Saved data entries
<<<<

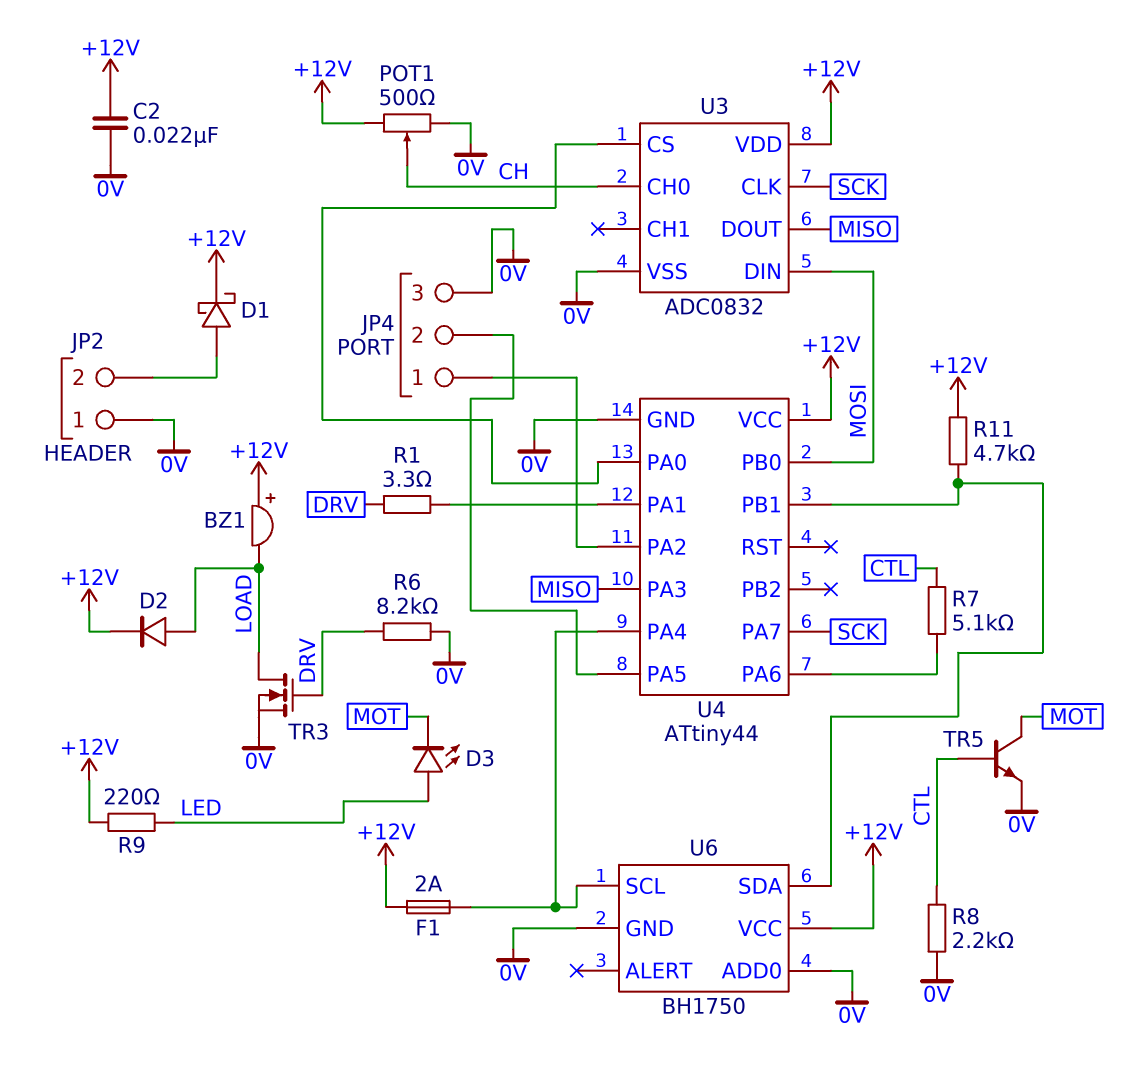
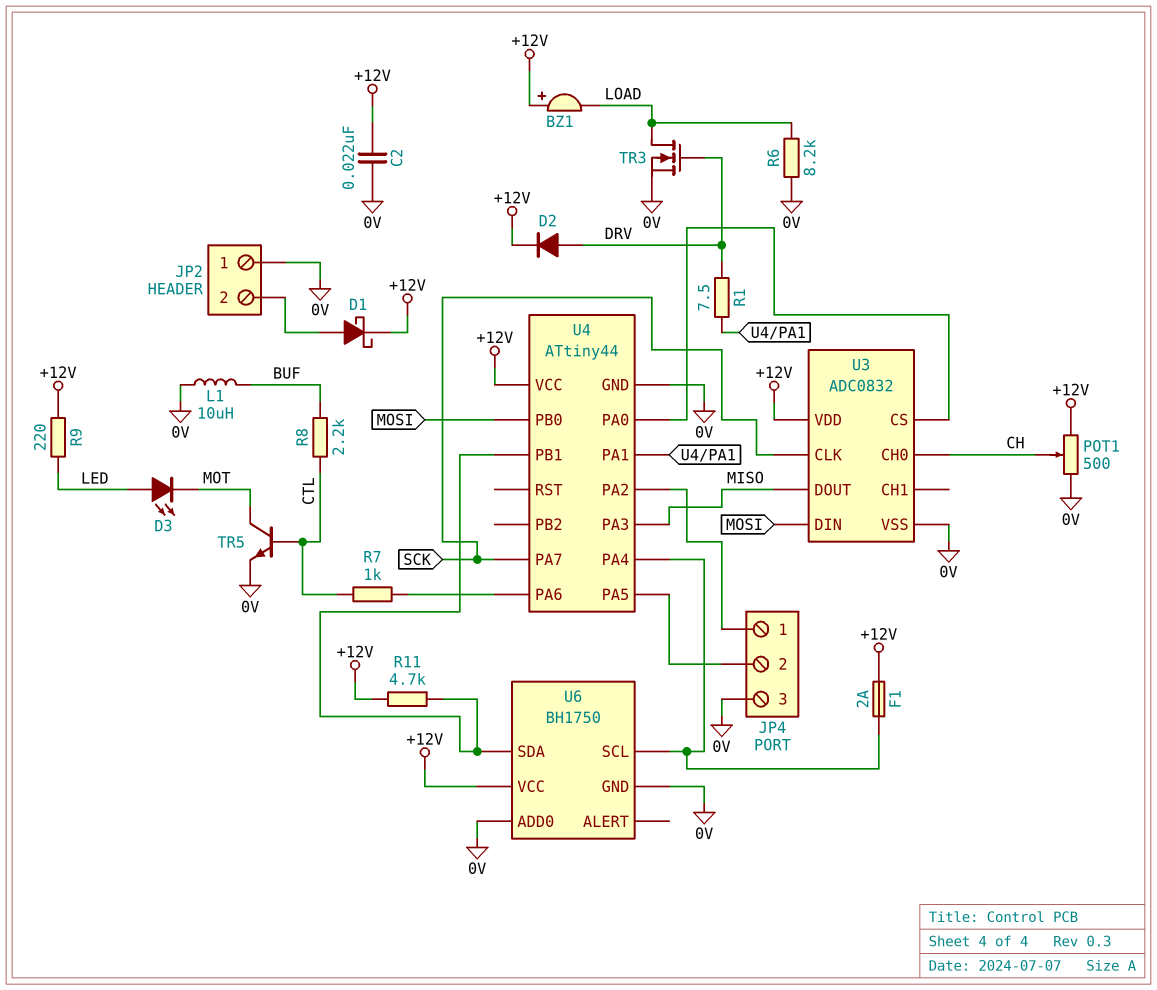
D2: diode (A LOAD, K +12V) -> diode (A DRV, K +12V)
L1: none -> 10uH (0V, BUF)
R1: 3.3 (DRV, U4/PA1) -> 7.5 (DRV, U4/PA1)
R6: 8.2k (0V, DRV) -> 8.2k (0V, LOAD)
R7: 5.1k (CTL, U4/PA6) -> 1k (CTL, U4/PA6)
R8: 2.2k (0V, CTL) -> 2.2k (BUF, CTL)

>>>>

▶ _DIRECTIONS_
From the line holding "L1: none -> 10uH (0V, BUF)" to the last line of the data above, copy every line exactly and include nothing more.

▶ _TASK RESULT_
L1: none -> 10uH (0V, BUF)
R1: 3.3 (DRV, U4/PA1) -> 7.5 (DRV, U4/PA1)
R6: 8.2k (0V, DRV) -> 8.2k (0V, LOAD)
R7: 5.1k (CTL, U4/PA6) -> 1k (CTL, U4/PA6)
R8: 2.2k (0V, CTL) -> 2.2k (BUF, CTL)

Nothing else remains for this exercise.